▸ **Task item**: What is needed is a word-for-word copy of every record below, minus the pictures.

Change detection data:
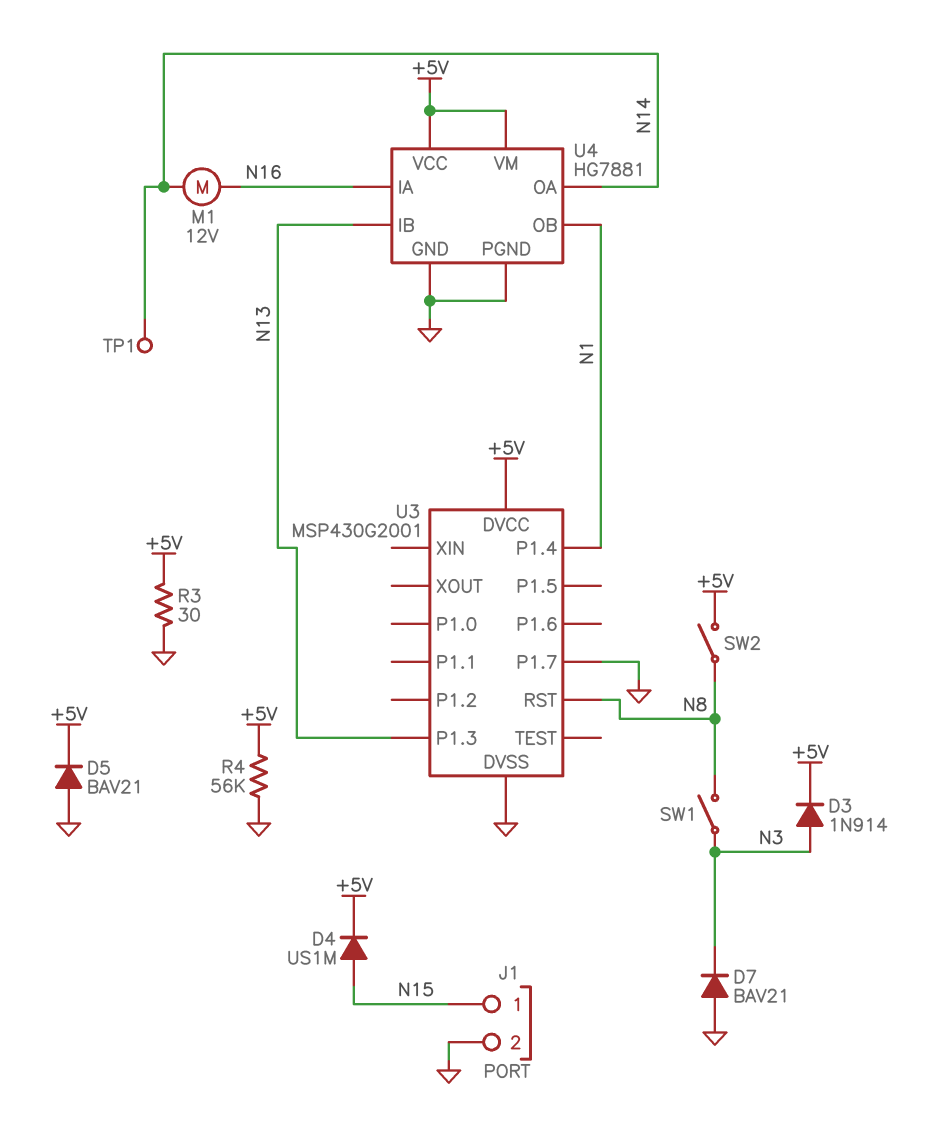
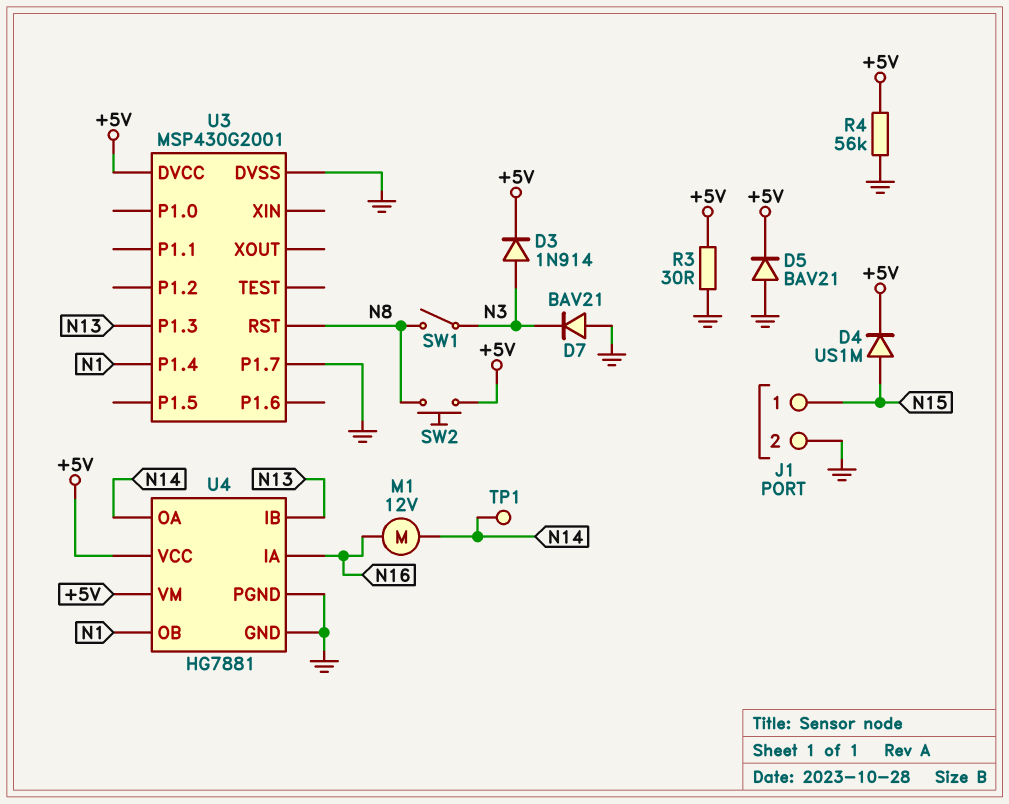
SW2: switch (+5V, N8) -> button (+5V, N8)

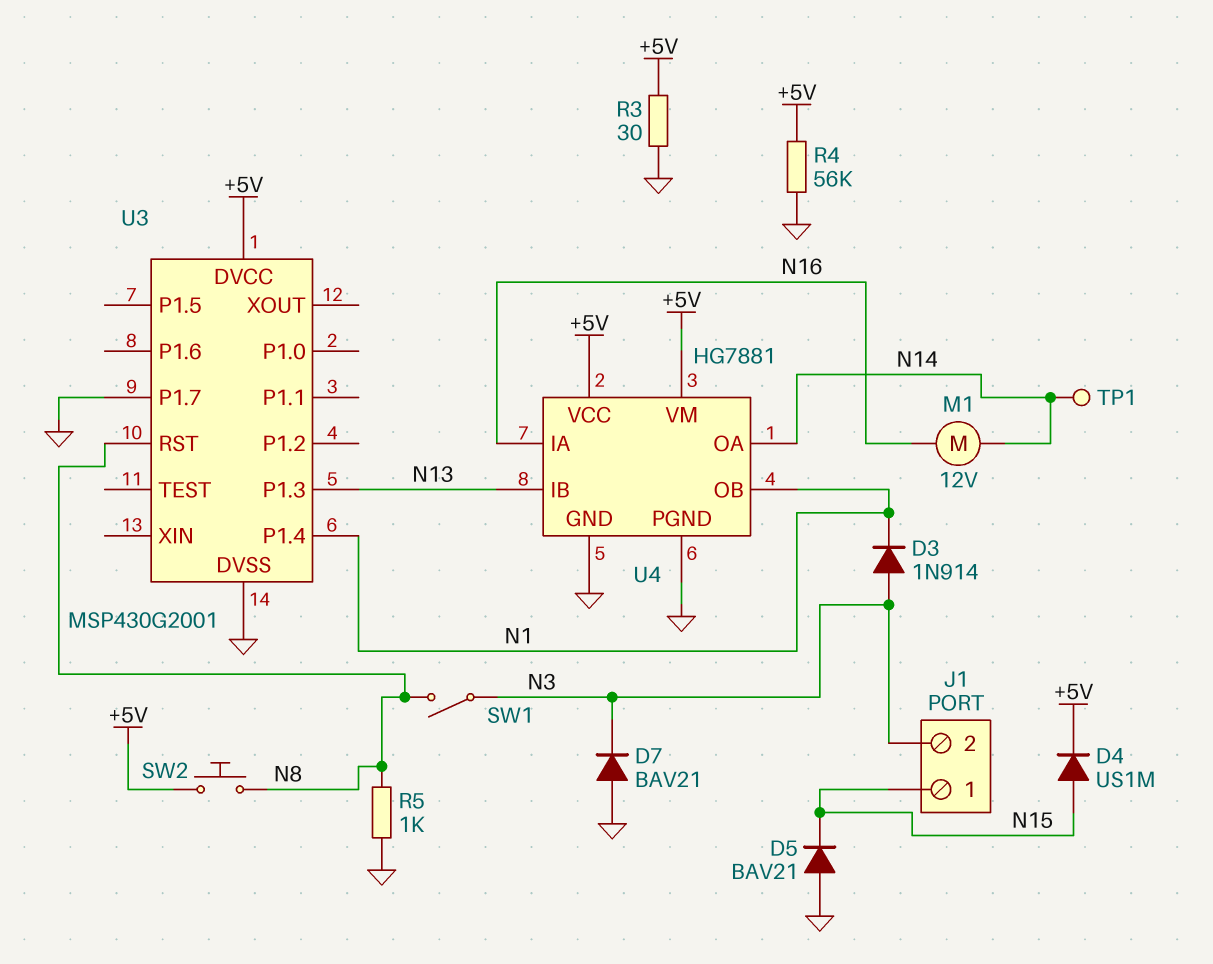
D3: diode 1N914 (A N3, K +5V) -> diode 1N914 (A N3, K N1)
D5: diode BAV21 (A GND, K +5V) -> diode BAV21 (A GND, K N15)
J1 pin 2: GND -> N3
R5: none -> 1k (GND, N8)

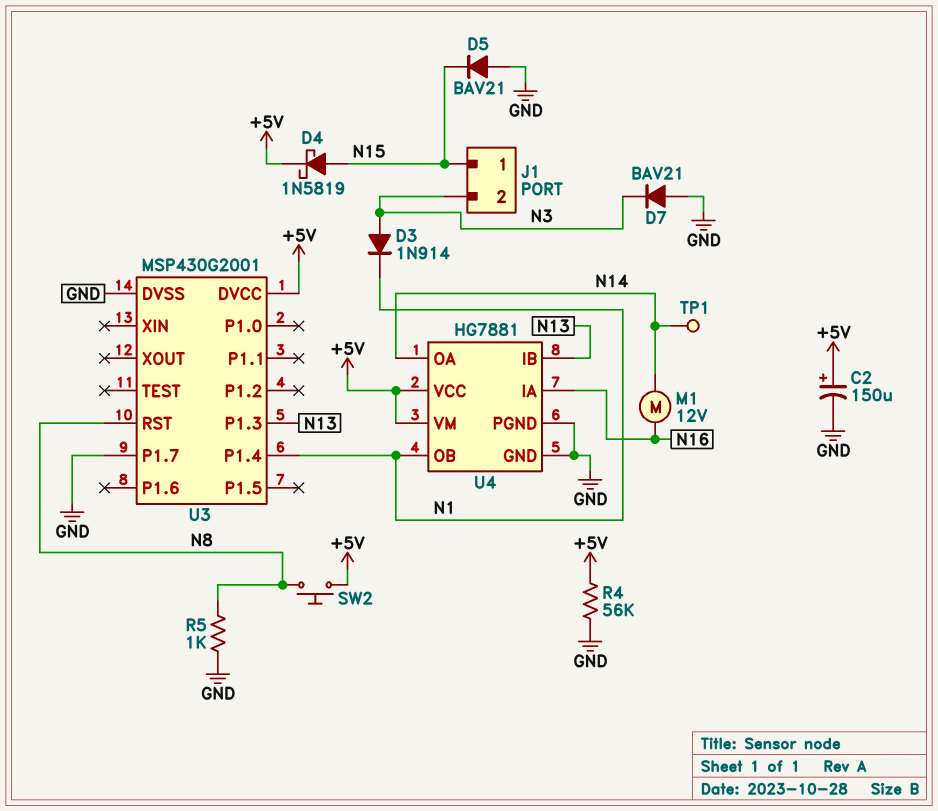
C2: none -> 150uF (plus +5V, minus GND)
D4: diode US1M (A N15, K +5V) -> schottky 1N5819 (A N15, K +5V)
R3: 30 (+5V, GND) -> none
SW1: switch (N3, N8) -> none

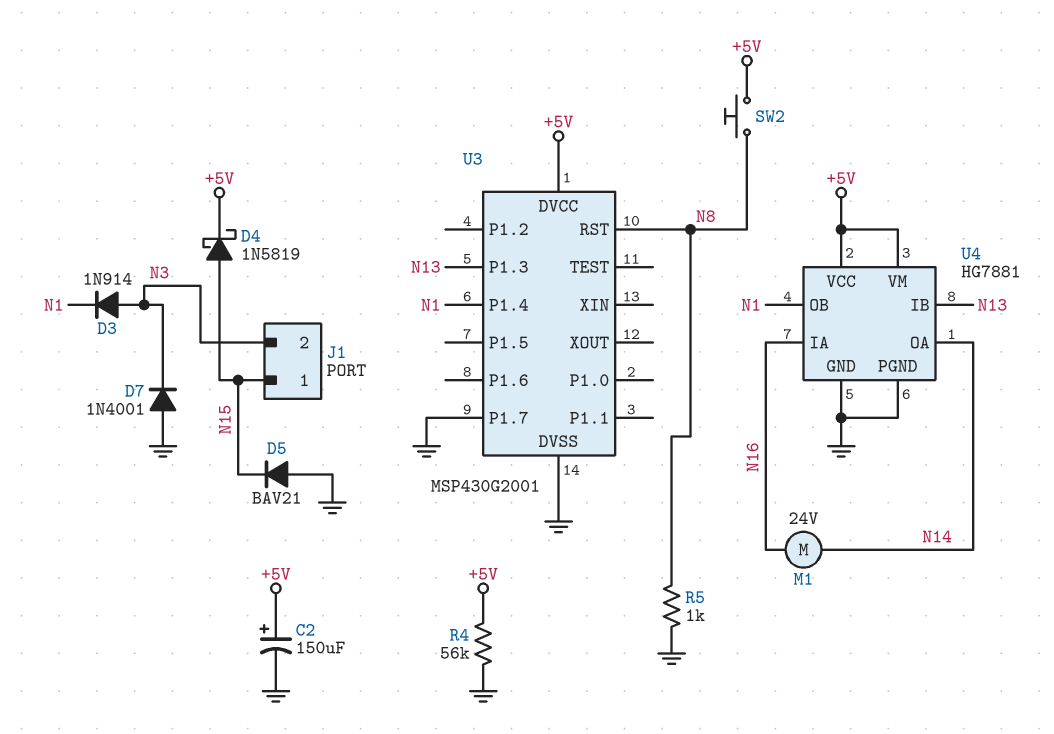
D7: diode BAV21 (A GND, K N3) -> diode 1N4001 (A GND, K N3)
M1: motor 12V (N14, N16) -> motor 24V (N14, N16)
TP1: test point (N14) -> none

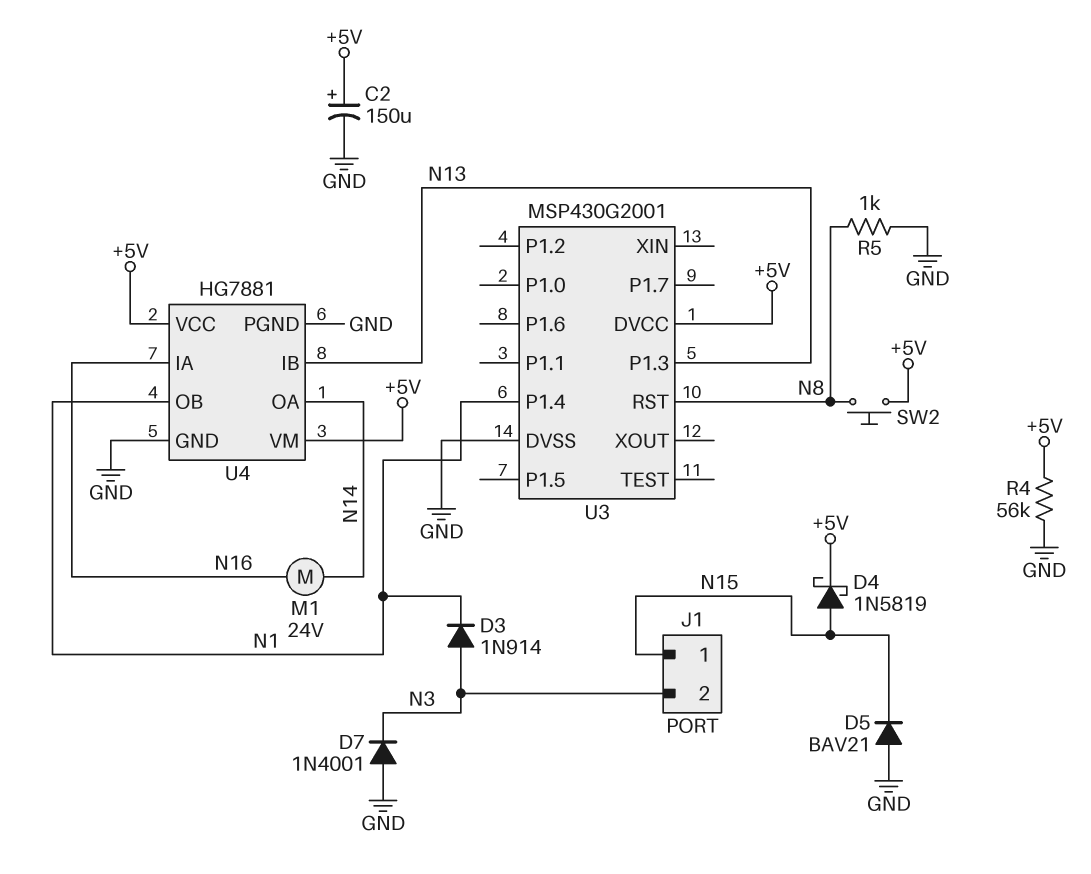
U3 pin P1.7: GND -> none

▸ **Problem solution**:
SW2: switch (+5V, N8) -> button (+5V, N8)

D3: diode 1N914 (A N3, K +5V) -> diode 1N914 (A N3, K N1)
D5: diode BAV21 (A GND, K +5V) -> diode BAV21 (A GND, K N15)
J1 pin 2: GND -> N3
R5: none -> 1k (GND, N8)

C2: none -> 150uF (plus +5V, minus GND)
D4: diode US1M (A N15, K +5V) -> schottky 1N5819 (A N15, K +5V)
R3: 30 (+5V, GND) -> none
SW1: switch (N3, N8) -> none

D7: diode BAV21 (A GND, K N3) -> diode 1N4001 (A GND, K N3)
M1: motor 12V (N14, N16) -> motor 24V (N14, N16)
TP1: test point (N14) -> none

U3 pin P1.7: GND -> none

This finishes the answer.